Instructions to follow »
Rewrite the lines below with "red circle" swapped for "orange circle" everywhere, keeping everything else the same. Leave the pictures out.

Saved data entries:
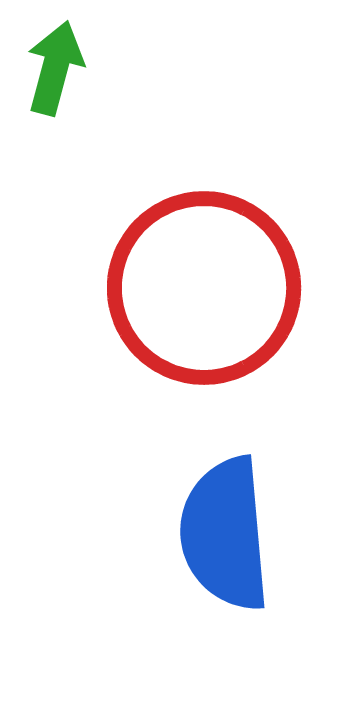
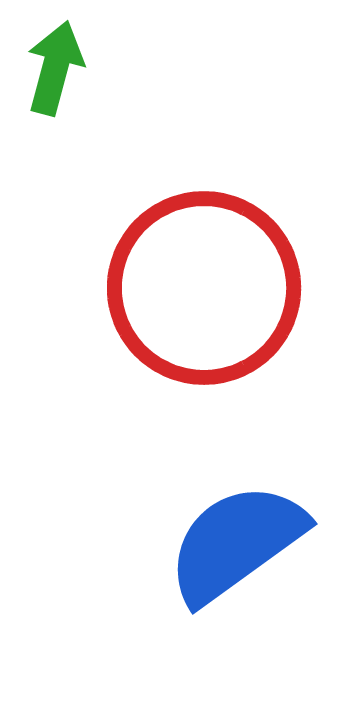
blue semicircle: moved 11 px right, 9 px down; rotated 59 degrees clockwise
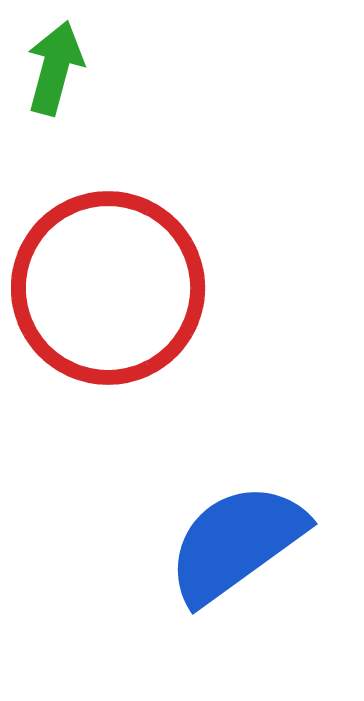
red circle: moved 96 px left
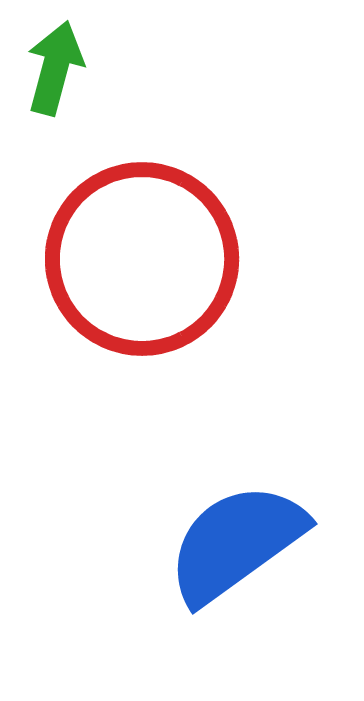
red circle: moved 34 px right, 29 px up
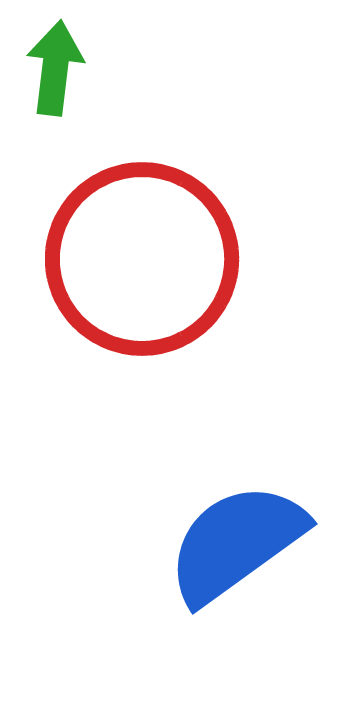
green arrow: rotated 8 degrees counterclockwise
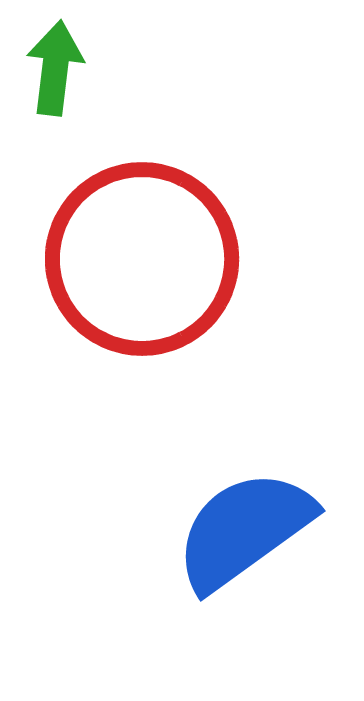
blue semicircle: moved 8 px right, 13 px up
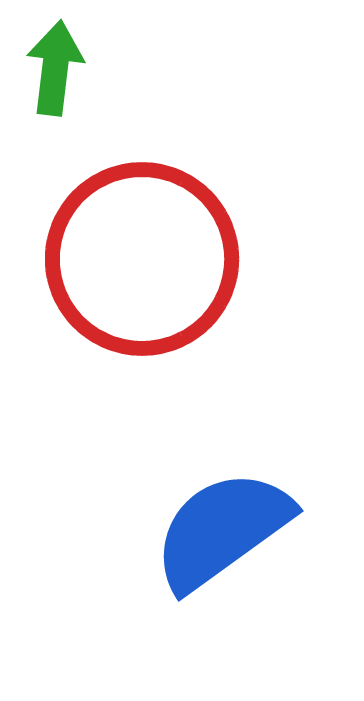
blue semicircle: moved 22 px left
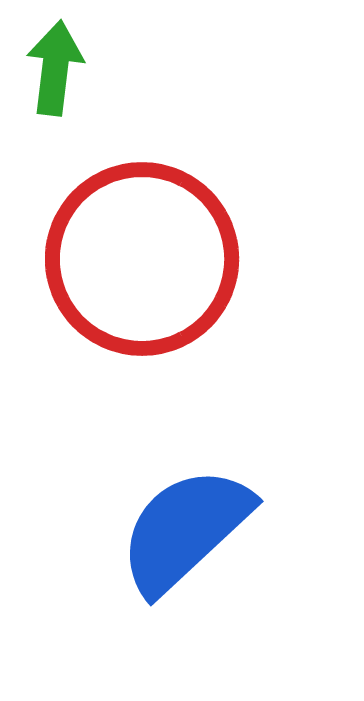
blue semicircle: moved 37 px left; rotated 7 degrees counterclockwise
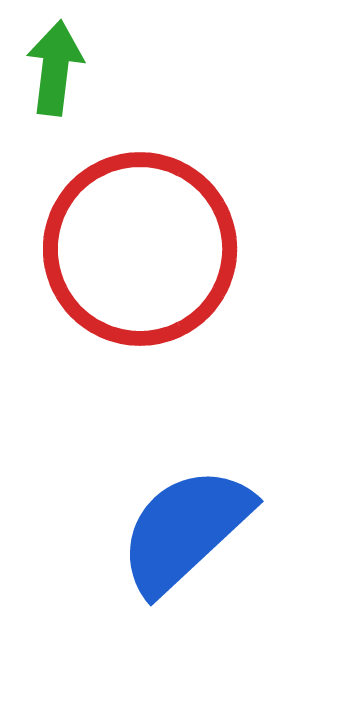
red circle: moved 2 px left, 10 px up
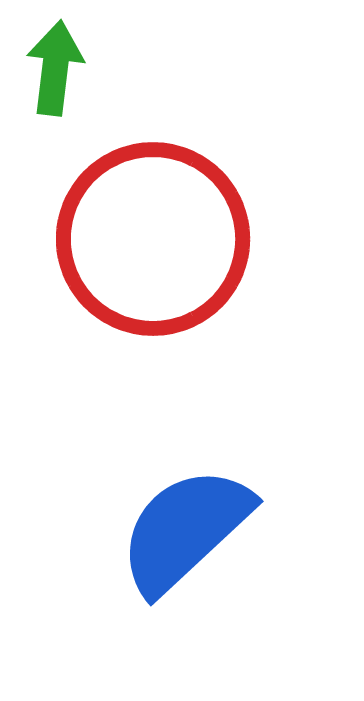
red circle: moved 13 px right, 10 px up
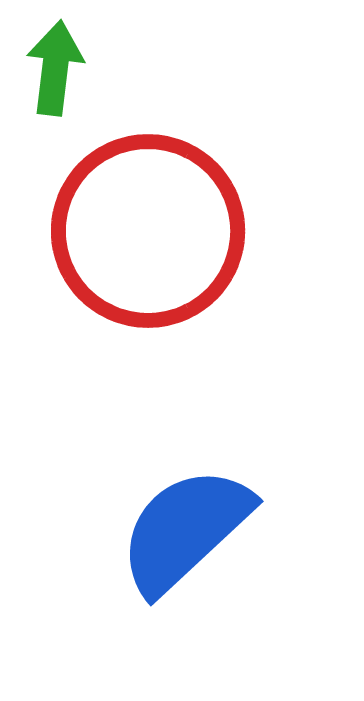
red circle: moved 5 px left, 8 px up
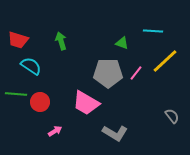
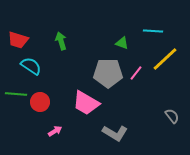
yellow line: moved 2 px up
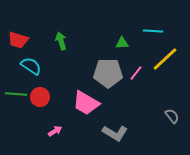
green triangle: rotated 24 degrees counterclockwise
red circle: moved 5 px up
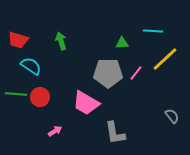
gray L-shape: rotated 50 degrees clockwise
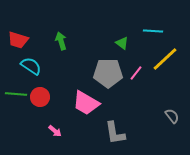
green triangle: rotated 40 degrees clockwise
pink arrow: rotated 72 degrees clockwise
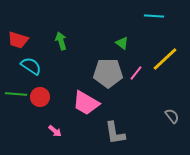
cyan line: moved 1 px right, 15 px up
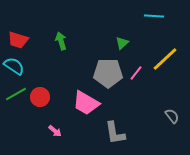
green triangle: rotated 40 degrees clockwise
cyan semicircle: moved 17 px left
green line: rotated 35 degrees counterclockwise
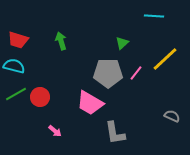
cyan semicircle: rotated 20 degrees counterclockwise
pink trapezoid: moved 4 px right
gray semicircle: rotated 28 degrees counterclockwise
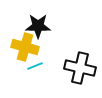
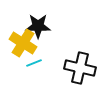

Solution for this task »
blue semicircle: moved 11 px right, 9 px down; rotated 59 degrees clockwise
orange circle: moved 96 px left
orange circle: moved 34 px right, 29 px up
green arrow: rotated 8 degrees counterclockwise
blue semicircle: moved 8 px right, 13 px up
blue semicircle: moved 22 px left
blue semicircle: moved 37 px left; rotated 7 degrees counterclockwise
orange circle: moved 2 px left, 10 px up
orange circle: moved 13 px right, 10 px up
orange circle: moved 5 px left, 8 px up
yellow line: moved 2 px up
green triangle: rotated 24 degrees counterclockwise
orange circle: moved 5 px up
gray L-shape: rotated 50 degrees clockwise
green triangle: rotated 40 degrees clockwise
pink arrow: rotated 72 degrees clockwise
cyan line: moved 1 px right, 15 px up
green triangle: rotated 40 degrees clockwise
cyan semicircle: moved 17 px left
green line: rotated 35 degrees counterclockwise
cyan semicircle: rotated 20 degrees counterclockwise
pink trapezoid: moved 4 px right
gray semicircle: rotated 28 degrees counterclockwise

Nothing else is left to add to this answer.